Can you reproduce the records word for word, starting at their very beginning and ending at the line that contains "coordinates (692, 1817)."?

Element and text location data:
──────
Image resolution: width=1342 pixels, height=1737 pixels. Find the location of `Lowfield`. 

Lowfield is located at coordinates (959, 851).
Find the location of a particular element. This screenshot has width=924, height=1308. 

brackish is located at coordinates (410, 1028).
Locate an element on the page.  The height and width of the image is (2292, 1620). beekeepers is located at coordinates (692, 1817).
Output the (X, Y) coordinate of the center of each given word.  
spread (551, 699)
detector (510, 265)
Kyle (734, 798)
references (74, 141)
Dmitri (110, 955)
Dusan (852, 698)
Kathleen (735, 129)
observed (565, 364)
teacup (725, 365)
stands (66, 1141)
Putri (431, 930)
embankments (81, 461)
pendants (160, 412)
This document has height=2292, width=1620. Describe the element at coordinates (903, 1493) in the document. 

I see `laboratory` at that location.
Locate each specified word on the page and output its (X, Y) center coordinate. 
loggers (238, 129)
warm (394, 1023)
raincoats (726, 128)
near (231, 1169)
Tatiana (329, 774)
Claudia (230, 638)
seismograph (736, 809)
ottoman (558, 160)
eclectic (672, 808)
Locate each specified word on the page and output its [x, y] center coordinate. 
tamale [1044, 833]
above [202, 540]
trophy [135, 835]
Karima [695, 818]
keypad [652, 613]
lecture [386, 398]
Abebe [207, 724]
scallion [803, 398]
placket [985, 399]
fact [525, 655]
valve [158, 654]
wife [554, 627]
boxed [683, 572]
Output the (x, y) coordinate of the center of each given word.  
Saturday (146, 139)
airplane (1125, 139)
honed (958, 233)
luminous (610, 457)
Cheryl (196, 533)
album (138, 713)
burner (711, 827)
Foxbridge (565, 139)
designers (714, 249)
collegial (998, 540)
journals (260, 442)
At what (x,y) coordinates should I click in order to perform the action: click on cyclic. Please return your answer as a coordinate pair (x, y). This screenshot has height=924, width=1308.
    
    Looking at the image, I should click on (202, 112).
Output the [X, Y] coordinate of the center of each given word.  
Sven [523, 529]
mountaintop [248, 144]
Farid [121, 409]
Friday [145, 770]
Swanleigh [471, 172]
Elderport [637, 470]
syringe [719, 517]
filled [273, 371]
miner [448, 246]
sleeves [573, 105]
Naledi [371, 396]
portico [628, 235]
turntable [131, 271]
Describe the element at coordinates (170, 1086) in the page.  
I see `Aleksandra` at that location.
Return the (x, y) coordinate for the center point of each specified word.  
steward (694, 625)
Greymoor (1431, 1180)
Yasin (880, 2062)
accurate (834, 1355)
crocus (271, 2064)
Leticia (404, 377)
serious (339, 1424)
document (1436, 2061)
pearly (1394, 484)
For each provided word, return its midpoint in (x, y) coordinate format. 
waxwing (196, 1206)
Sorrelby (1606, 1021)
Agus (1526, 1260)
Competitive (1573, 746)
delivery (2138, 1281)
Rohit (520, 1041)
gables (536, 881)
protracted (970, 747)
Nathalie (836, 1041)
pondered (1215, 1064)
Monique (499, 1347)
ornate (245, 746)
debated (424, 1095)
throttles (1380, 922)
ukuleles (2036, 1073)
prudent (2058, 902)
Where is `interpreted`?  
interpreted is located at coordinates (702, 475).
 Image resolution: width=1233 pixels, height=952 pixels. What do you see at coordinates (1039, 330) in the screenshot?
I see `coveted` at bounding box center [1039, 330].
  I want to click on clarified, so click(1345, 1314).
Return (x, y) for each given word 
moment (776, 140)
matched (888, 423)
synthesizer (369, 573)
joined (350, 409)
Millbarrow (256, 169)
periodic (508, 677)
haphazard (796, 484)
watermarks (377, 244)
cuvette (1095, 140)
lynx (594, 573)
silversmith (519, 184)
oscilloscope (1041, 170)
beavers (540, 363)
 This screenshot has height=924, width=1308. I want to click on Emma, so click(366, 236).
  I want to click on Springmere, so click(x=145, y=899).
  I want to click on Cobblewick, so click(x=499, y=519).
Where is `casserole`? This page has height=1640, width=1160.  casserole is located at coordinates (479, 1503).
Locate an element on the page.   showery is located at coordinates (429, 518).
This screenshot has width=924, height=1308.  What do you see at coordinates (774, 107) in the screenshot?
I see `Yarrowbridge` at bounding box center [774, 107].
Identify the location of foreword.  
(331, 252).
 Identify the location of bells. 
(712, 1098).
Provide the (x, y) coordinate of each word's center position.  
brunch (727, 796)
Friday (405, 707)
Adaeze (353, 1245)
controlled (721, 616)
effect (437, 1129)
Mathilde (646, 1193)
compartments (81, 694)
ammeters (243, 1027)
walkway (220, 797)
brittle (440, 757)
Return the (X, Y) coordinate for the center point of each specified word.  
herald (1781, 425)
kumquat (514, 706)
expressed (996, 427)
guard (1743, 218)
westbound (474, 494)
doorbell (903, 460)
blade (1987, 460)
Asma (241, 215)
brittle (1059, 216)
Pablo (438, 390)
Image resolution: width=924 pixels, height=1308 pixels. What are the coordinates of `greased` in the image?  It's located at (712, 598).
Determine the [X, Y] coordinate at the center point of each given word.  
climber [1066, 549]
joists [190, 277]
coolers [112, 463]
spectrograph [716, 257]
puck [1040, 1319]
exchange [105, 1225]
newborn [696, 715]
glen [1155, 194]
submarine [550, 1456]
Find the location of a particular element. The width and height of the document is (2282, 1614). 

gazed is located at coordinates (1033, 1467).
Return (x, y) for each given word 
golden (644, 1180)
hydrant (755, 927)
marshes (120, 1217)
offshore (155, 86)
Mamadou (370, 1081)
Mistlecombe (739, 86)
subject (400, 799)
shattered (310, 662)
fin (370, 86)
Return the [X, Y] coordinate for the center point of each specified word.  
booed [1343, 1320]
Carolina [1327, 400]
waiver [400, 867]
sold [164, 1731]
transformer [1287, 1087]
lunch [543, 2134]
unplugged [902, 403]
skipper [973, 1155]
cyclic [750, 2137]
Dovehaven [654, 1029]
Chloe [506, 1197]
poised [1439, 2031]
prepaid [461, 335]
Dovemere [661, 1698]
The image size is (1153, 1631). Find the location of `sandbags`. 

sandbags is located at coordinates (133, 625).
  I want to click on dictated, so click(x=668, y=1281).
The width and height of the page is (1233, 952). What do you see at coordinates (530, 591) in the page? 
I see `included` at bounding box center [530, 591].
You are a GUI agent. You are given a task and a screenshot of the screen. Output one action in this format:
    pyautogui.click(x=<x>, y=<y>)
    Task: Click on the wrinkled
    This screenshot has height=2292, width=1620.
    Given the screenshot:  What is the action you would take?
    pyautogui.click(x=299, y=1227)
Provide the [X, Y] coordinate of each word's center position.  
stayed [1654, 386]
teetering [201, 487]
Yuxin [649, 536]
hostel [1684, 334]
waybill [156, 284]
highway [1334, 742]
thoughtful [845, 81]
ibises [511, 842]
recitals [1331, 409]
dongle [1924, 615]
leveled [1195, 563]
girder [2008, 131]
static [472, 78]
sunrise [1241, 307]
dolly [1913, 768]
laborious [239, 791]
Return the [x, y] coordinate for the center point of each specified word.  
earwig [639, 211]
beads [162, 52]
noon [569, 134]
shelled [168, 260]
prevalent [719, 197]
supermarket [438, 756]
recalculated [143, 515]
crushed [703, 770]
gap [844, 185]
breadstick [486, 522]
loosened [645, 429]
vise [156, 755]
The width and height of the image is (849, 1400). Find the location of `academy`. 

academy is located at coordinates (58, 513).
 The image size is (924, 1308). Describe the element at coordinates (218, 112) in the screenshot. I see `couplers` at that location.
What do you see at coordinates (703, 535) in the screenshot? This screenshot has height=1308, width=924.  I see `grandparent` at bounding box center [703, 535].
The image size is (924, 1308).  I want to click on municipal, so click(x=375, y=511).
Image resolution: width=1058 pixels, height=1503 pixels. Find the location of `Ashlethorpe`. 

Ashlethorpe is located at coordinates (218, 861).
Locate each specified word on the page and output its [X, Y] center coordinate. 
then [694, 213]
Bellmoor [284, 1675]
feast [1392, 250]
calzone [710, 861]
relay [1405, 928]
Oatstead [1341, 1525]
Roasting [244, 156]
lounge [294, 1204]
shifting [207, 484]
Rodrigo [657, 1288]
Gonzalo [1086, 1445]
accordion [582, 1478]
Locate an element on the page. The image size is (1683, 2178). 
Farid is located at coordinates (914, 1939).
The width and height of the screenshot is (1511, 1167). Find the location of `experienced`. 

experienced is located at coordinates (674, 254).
──────
RESULT:
Image resolution: width=1342 pixels, height=1737 pixels. Find the location of `Lowfield`. 

Lowfield is located at coordinates (959, 851).
Find the location of a particular element. This screenshot has width=924, height=1308. 

brackish is located at coordinates (410, 1028).
Locate an element on the page.  The height and width of the image is (2292, 1620). beekeepers is located at coordinates (692, 1817).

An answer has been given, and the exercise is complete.